[Stored records]
......

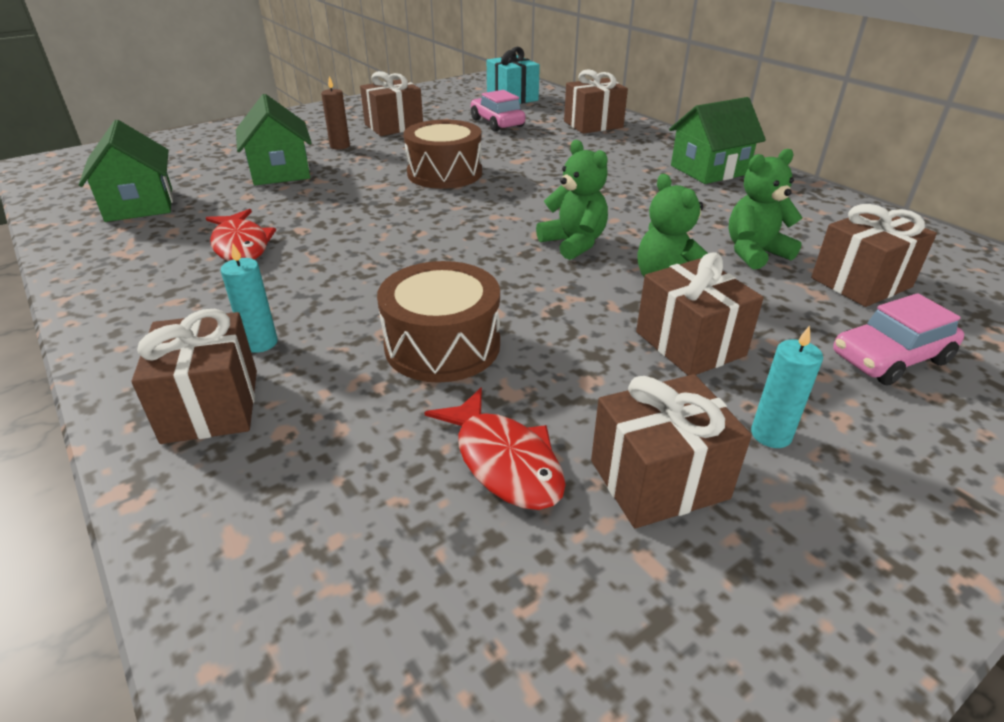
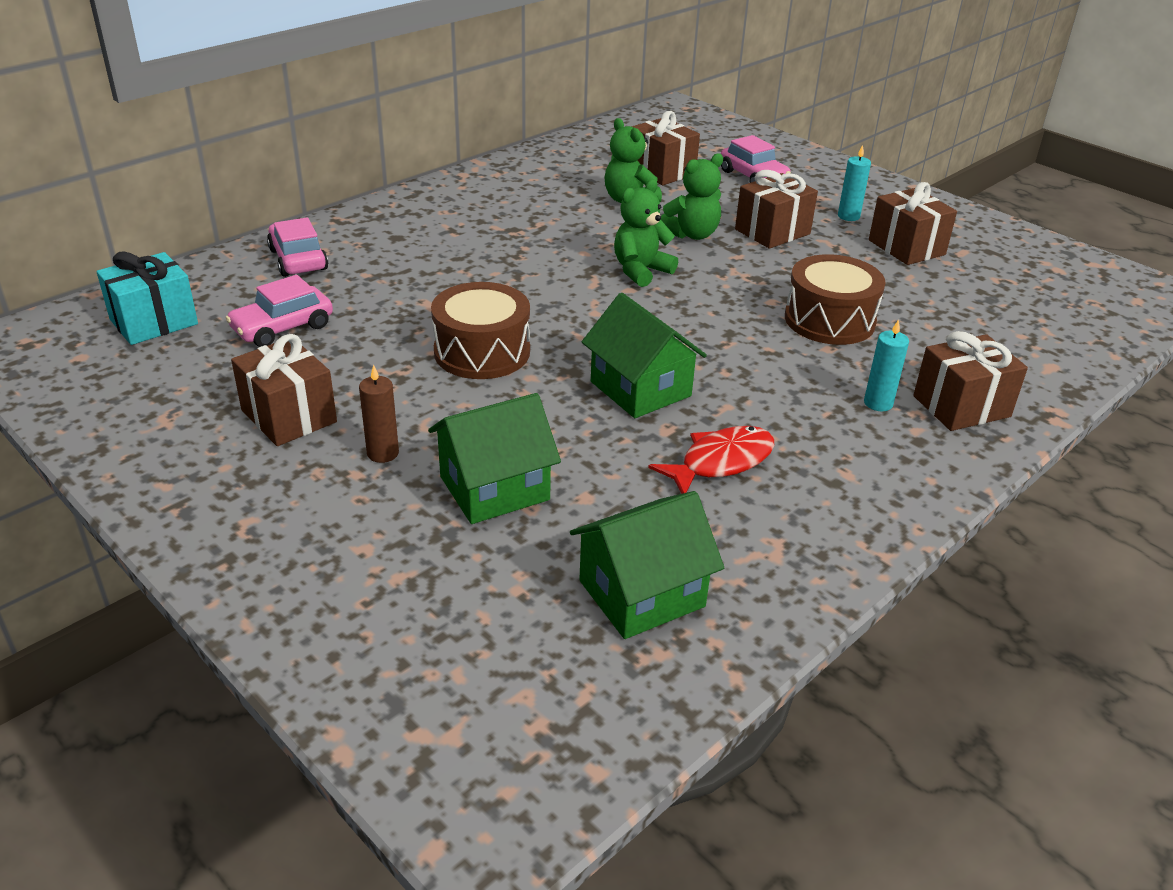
camera: 100 degrees left, 0 degrees up
red fish [424,388,566,510] -> none
brown gift [564,69,628,134] -> pink car [267,217,328,277]
green house [669,97,766,184] -> green house moved to [582,293,707,418]

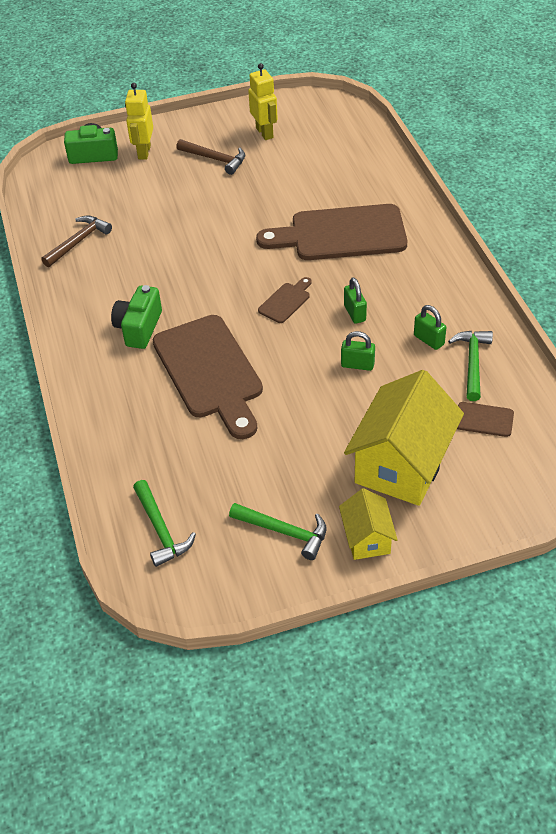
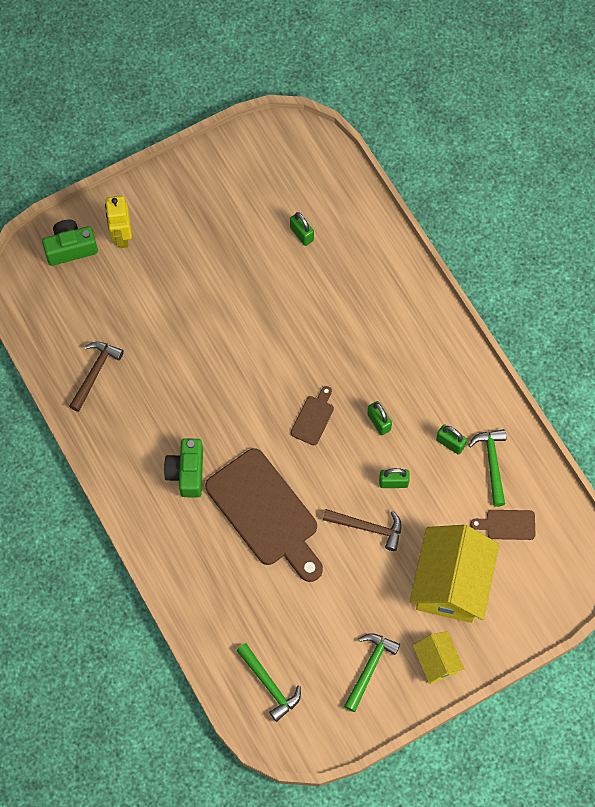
camera: 15 degrees left, 20 degrees up
brown hammer [176,139,245,175] -> brown hammer moved to [323,509,402,551]
green hammer [229,503,326,560] -> green hammer turned 75 degrees counterclockwise [344,633,400,712]
yellow robot [248,63,278,140] -> none
brown cutting board [256,204,407,260] -> none
none -> green padlock [290,212,314,246]

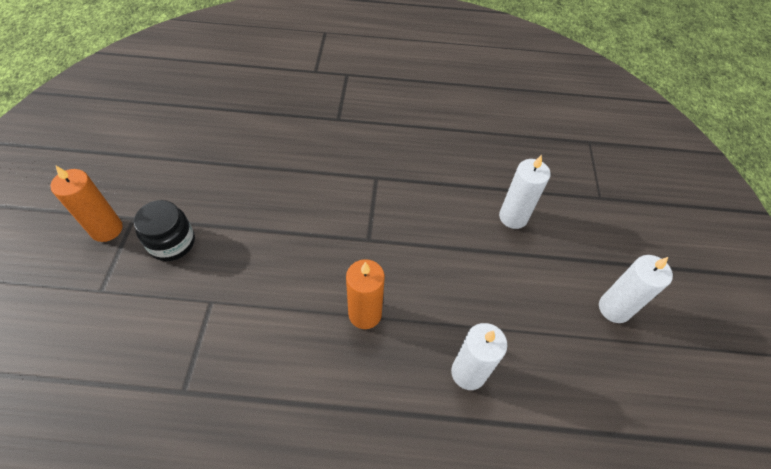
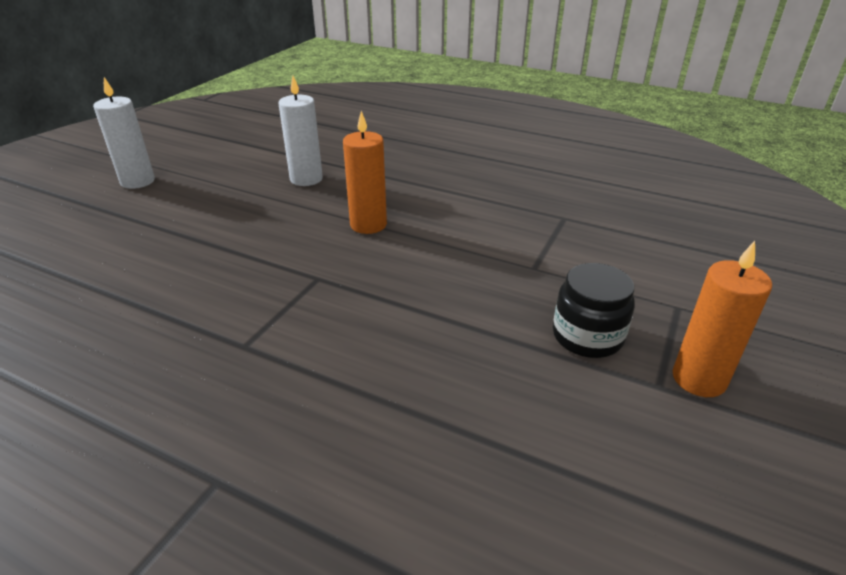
camera: 155 degrees left, 20 degrees down
white candle [499,155,551,229] -> none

......

Every line above must appear in the answer unchanged, and no picture may appear in it.

*RESULT OF THE TASK*
camera: 100 degrees left, 0 degrees up
red fish [424,388,566,510] -> none
brown gift [564,69,628,134] -> pink car [267,217,328,277]
green house [669,97,766,184] -> green house moved to [582,293,707,418]

camera: 15 degrees left, 20 degrees up
brown hammer [176,139,245,175] -> brown hammer moved to [323,509,402,551]
green hammer [229,503,326,560] -> green hammer turned 75 degrees counterclockwise [344,633,400,712]
yellow robot [248,63,278,140] -> none
brown cutting board [256,204,407,260] -> none
none -> green padlock [290,212,314,246]

camera: 155 degrees left, 20 degrees down
white candle [499,155,551,229] -> none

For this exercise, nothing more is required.